**Your objective:** Would you please return the lines of the entries below starting at the line that has "AUDIO1 pin BUSY: RX -> D4" and ending at the line that has "MATRIX pin CLK: D3 -> D0", both included, exactly as they are?

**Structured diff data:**
BEGIN

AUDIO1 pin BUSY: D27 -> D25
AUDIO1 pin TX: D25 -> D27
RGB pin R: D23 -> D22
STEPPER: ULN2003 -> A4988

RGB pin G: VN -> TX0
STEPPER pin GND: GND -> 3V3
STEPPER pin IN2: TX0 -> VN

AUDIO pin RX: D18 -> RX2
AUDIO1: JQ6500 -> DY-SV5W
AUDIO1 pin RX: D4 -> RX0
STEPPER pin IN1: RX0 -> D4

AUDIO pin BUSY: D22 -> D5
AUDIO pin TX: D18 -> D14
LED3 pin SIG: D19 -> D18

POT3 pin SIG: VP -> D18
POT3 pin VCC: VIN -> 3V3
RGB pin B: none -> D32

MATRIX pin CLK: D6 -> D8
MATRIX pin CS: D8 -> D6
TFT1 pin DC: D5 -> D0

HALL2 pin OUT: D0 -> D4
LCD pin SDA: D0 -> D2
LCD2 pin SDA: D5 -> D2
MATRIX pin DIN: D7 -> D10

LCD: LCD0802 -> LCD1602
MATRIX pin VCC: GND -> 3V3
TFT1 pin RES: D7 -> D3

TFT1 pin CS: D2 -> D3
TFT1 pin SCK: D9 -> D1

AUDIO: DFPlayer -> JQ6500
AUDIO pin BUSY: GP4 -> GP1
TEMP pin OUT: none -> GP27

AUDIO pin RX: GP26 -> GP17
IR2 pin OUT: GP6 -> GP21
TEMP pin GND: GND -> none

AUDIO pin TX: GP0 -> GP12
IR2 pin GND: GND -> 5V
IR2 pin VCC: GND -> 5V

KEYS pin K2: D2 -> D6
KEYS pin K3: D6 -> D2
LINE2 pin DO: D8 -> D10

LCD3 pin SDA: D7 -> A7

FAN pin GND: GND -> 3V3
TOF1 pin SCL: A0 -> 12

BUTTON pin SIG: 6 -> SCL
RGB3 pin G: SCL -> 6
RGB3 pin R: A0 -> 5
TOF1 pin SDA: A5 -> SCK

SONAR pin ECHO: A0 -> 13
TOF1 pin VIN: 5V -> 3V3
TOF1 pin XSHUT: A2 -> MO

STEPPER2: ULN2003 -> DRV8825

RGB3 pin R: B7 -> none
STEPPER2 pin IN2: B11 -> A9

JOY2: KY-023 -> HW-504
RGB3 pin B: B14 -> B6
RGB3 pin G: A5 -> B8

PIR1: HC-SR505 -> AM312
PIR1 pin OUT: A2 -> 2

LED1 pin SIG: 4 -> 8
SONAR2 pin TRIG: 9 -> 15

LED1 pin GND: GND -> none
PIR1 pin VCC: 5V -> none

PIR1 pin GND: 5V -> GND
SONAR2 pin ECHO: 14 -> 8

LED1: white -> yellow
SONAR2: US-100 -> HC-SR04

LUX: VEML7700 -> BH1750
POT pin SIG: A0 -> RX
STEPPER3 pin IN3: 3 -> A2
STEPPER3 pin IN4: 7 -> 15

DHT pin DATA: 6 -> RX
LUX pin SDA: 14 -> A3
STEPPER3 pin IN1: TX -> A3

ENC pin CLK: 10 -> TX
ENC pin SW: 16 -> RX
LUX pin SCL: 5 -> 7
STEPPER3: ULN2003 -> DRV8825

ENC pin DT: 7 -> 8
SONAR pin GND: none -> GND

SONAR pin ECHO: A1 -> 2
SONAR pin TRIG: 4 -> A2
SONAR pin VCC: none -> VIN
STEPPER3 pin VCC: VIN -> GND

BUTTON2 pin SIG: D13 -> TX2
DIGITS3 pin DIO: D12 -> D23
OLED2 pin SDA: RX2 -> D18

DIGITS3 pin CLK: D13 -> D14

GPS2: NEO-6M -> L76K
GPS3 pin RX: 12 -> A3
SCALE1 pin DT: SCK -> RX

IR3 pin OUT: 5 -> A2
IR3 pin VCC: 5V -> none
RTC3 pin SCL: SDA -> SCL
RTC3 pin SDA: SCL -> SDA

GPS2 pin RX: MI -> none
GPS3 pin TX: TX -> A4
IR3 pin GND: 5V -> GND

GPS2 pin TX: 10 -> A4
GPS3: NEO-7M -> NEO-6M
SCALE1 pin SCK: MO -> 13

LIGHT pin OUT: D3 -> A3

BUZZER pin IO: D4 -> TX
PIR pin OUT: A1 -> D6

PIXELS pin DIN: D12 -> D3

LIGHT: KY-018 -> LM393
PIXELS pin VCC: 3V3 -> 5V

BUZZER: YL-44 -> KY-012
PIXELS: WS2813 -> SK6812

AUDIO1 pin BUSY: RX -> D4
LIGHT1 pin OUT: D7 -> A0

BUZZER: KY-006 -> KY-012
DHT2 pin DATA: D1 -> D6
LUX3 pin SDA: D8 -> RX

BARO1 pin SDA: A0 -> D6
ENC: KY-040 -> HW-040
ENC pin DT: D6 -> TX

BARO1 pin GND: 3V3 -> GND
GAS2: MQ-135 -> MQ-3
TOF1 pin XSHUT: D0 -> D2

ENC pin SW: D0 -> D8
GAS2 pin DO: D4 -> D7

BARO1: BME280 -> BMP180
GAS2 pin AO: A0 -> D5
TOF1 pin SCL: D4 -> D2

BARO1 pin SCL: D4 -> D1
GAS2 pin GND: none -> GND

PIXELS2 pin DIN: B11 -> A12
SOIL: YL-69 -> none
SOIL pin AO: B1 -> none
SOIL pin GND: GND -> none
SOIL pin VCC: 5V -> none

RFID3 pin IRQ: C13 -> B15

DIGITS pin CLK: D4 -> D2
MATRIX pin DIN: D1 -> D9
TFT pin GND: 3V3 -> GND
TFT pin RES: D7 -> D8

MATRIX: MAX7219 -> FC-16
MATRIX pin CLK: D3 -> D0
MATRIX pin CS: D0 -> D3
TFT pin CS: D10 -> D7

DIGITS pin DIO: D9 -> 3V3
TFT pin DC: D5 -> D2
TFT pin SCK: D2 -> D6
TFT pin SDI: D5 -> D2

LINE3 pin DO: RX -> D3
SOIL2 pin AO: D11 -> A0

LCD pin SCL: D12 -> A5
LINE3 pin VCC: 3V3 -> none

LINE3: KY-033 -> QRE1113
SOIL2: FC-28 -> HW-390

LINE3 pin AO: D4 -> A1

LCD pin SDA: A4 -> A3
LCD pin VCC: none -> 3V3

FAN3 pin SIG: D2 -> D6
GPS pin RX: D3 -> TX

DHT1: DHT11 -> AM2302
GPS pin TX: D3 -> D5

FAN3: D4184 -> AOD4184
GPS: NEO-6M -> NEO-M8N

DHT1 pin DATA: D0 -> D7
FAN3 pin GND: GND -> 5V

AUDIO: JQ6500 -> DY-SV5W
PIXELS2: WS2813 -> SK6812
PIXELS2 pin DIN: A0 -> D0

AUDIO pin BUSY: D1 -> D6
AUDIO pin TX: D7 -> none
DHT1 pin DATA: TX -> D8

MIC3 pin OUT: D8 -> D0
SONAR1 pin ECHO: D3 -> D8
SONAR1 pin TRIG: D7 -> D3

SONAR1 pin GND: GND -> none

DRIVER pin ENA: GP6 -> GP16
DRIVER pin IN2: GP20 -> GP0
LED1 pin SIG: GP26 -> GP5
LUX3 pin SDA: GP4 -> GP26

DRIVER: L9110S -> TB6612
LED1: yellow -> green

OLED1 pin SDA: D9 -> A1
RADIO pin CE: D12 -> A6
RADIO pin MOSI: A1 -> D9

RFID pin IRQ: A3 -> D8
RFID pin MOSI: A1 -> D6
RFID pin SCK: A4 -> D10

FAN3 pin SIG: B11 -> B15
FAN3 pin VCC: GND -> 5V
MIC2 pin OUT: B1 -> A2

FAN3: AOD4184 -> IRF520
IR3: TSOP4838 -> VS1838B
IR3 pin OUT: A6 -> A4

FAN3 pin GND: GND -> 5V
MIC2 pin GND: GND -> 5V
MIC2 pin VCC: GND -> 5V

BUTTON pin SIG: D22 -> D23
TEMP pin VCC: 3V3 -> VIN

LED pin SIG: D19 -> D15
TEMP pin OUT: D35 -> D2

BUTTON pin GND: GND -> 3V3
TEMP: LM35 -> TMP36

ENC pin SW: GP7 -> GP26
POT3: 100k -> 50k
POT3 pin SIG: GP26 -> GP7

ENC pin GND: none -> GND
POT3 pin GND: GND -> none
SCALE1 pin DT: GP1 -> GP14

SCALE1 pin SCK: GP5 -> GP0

END

**Reply:**
AUDIO1 pin BUSY: RX -> D4
LIGHT1 pin OUT: D7 -> A0

BUZZER: KY-006 -> KY-012
DHT2 pin DATA: D1 -> D6
LUX3 pin SDA: D8 -> RX

BARO1 pin SDA: A0 -> D6
ENC: KY-040 -> HW-040
ENC pin DT: D6 -> TX

BARO1 pin GND: 3V3 -> GND
GAS2: MQ-135 -> MQ-3
TOF1 pin XSHUT: D0 -> D2

ENC pin SW: D0 -> D8
GAS2 pin DO: D4 -> D7

BARO1: BME280 -> BMP180
GAS2 pin AO: A0 -> D5
TOF1 pin SCL: D4 -> D2

BARO1 pin SCL: D4 -> D1
GAS2 pin GND: none -> GND

PIXELS2 pin DIN: B11 -> A12
SOIL: YL-69 -> none
SOIL pin AO: B1 -> none
SOIL pin GND: GND -> none
SOIL pin VCC: 5V -> none

RFID3 pin IRQ: C13 -> B15

DIGITS pin CLK: D4 -> D2
MATRIX pin DIN: D1 -> D9
TFT pin GND: 3V3 -> GND
TFT pin RES: D7 -> D8

MATRIX: MAX7219 -> FC-16
MATRIX pin CLK: D3 -> D0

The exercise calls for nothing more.